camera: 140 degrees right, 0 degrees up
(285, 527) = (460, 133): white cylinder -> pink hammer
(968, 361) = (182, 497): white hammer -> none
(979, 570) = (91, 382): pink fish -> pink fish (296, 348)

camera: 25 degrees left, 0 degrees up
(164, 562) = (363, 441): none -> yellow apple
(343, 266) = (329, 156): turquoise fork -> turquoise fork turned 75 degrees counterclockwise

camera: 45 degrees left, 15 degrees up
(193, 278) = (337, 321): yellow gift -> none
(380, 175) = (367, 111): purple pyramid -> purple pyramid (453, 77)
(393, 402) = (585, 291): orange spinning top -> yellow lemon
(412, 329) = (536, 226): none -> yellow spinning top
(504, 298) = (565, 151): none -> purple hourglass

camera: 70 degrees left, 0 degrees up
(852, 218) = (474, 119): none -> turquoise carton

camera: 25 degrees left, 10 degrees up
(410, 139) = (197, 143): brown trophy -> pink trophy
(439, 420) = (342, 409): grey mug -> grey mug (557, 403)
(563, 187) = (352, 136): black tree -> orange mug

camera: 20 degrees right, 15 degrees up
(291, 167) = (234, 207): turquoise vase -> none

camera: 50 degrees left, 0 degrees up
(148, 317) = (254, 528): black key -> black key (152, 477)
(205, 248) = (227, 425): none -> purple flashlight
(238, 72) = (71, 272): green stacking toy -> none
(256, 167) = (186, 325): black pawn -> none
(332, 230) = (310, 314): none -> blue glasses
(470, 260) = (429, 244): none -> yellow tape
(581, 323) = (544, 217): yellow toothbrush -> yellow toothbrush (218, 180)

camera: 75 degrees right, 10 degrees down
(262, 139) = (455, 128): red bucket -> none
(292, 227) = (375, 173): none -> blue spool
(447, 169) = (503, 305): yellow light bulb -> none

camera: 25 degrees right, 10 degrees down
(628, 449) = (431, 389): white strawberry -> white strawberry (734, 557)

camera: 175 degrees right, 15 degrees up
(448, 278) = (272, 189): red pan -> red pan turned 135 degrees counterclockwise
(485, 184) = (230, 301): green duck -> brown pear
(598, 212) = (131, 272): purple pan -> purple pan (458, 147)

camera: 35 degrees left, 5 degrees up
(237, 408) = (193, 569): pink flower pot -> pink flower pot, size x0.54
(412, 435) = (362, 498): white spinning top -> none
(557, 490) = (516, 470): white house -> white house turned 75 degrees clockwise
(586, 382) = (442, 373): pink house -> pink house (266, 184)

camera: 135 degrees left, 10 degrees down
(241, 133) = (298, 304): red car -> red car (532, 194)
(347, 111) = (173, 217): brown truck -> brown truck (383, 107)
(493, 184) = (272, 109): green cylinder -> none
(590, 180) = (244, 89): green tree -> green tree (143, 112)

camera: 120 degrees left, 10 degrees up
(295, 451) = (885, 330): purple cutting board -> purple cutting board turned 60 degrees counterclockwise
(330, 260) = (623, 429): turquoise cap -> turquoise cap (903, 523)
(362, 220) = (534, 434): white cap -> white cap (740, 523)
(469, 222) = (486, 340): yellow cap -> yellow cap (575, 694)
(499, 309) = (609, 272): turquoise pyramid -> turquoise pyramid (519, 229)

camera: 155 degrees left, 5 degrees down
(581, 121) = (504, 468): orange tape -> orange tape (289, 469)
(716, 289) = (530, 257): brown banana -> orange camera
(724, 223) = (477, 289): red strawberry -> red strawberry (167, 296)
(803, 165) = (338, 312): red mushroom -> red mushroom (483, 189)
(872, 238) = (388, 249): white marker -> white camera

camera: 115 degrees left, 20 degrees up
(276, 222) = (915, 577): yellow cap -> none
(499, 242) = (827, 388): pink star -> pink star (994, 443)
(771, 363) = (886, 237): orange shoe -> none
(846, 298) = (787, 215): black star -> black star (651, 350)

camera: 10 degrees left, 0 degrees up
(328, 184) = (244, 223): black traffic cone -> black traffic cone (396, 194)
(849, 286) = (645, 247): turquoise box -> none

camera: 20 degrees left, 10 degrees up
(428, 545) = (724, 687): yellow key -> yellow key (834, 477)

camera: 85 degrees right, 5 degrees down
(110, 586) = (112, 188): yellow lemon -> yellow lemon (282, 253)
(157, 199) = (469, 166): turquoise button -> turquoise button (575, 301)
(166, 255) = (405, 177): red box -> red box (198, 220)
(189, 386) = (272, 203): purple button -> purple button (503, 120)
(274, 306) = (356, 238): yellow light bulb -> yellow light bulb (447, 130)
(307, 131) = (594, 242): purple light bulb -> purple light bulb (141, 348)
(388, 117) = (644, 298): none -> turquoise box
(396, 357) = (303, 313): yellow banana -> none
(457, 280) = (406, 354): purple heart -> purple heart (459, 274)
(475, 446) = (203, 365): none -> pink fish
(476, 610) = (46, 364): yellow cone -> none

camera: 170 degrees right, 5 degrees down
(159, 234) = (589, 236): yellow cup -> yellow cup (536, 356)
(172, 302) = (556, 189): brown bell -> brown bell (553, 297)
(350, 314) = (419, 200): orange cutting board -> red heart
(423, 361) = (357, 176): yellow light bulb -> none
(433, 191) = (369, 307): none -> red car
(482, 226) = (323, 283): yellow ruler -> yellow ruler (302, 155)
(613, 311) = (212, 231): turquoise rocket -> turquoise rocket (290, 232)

###

* _What you need to do_: Look above and repeat, character for character, the lines from the first one to the line with "(393, 402) = (585, 291): orange", counting both.

* _Written response_:
camera: 140 degrees right, 0 degrees up
(285, 527) = (460, 133): white cylinder -> pink hammer
(968, 361) = (182, 497): white hammer -> none
(979, 570) = (91, 382): pink fish -> pink fish (296, 348)

camera: 25 degrees left, 0 degrees up
(164, 562) = (363, 441): none -> yellow apple
(343, 266) = (329, 156): turquoise fork -> turquoise fork turned 75 degrees counterclockwise

camera: 45 degrees left, 15 degrees up
(193, 278) = (337, 321): yellow gift -> none
(380, 175) = (367, 111): purple pyramid -> purple pyramid (453, 77)
(393, 402) = (585, 291): orange spinning top -> yellow lemon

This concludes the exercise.